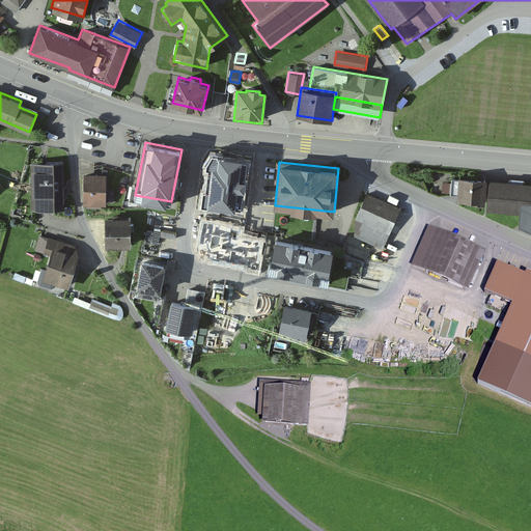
[(64,163),(32,163),(32,208),(64,208),(64,163)]
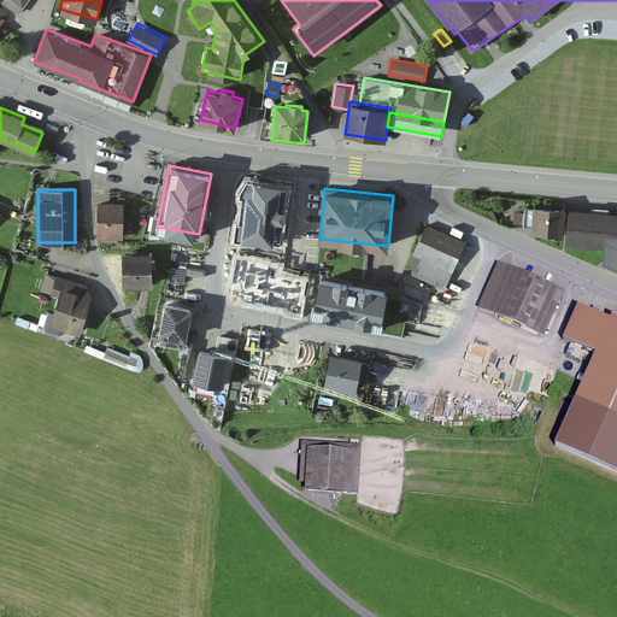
[(123,238),(124,203),(99,203),(99,238),(123,238)]
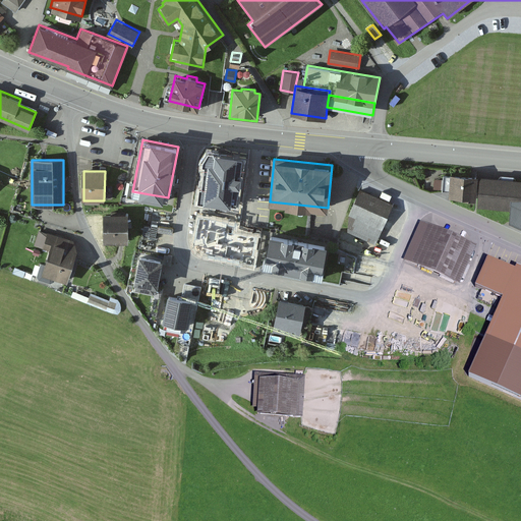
[(474,198),(476,177),(452,174),(451,176),(450,191),(449,194),(462,195),(462,197),(474,198)]
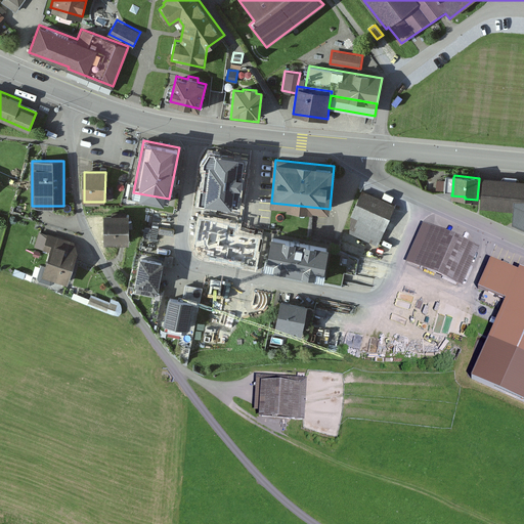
[(452,192),(453,177),(446,176),(445,191),(452,192)]
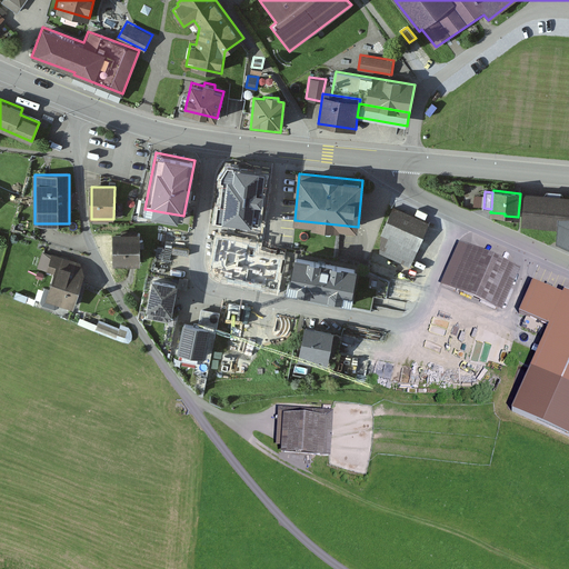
[(568,247),(568,196),(525,191),(522,225),(558,229),(557,241),(568,247)]
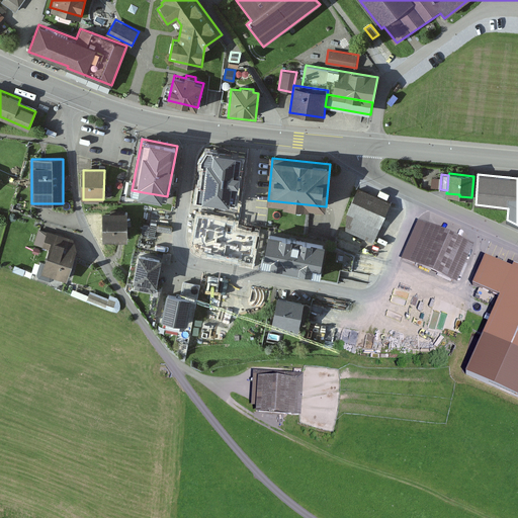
[(359,188),(343,225),(375,239),(392,202),(359,188)]
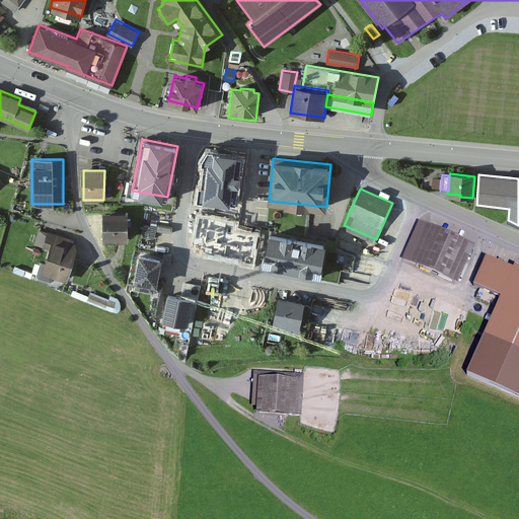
[(128,211),(104,211),(104,238),(128,238),(128,211)]
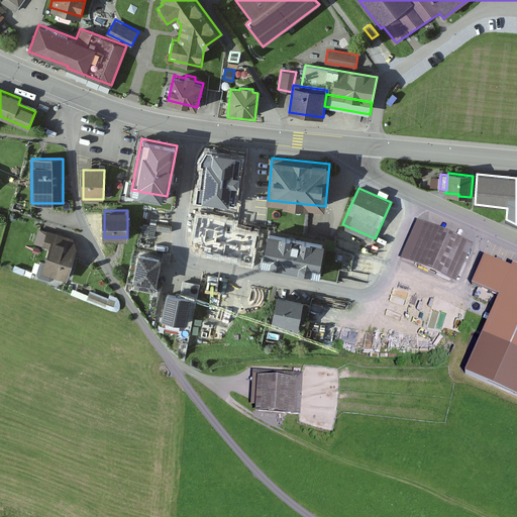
[(473,244),(417,220),(400,259),(455,283),(473,244)]
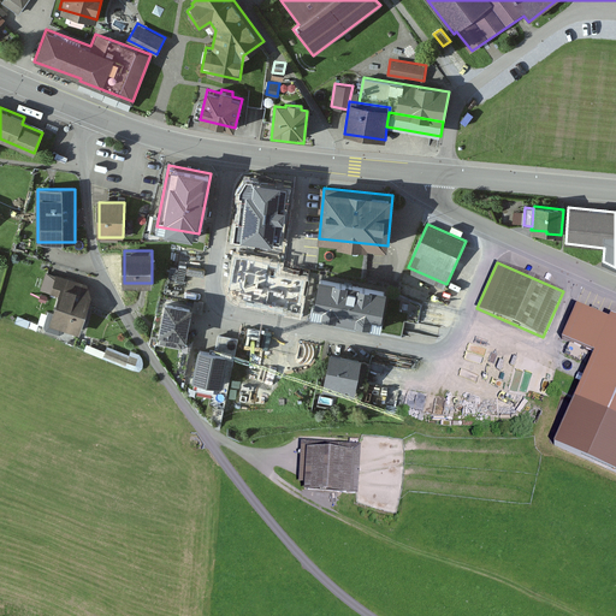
[(51,292),(57,274),(47,271),(41,290),(51,292)]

> **WHAT IS EXPECTED**
In the copy, leave out the pictures and restate the records exactly.

> **SOLUTION TO THE EXERCISE**
[(64,163),(32,163),(32,208),(64,208),(64,163)]
[(123,238),(124,203),(99,203),(99,238),(123,238)]
[(474,198),(476,177),(452,174),(451,176),(450,191),(449,194),(462,195),(462,197),(474,198)]
[(452,192),(453,177),(446,176),(445,191),(452,192)]
[(568,247),(568,196),(525,191),(522,225),(558,229),(557,241),(568,247)]
[(359,188),(343,225),(375,239),(392,202),(359,188)]
[(128,211),(104,211),(104,238),(128,238),(128,211)]
[(473,244),(417,220),(400,259),(455,283),(473,244)]
[(51,292),(57,274),(47,271),(41,290),(51,292)]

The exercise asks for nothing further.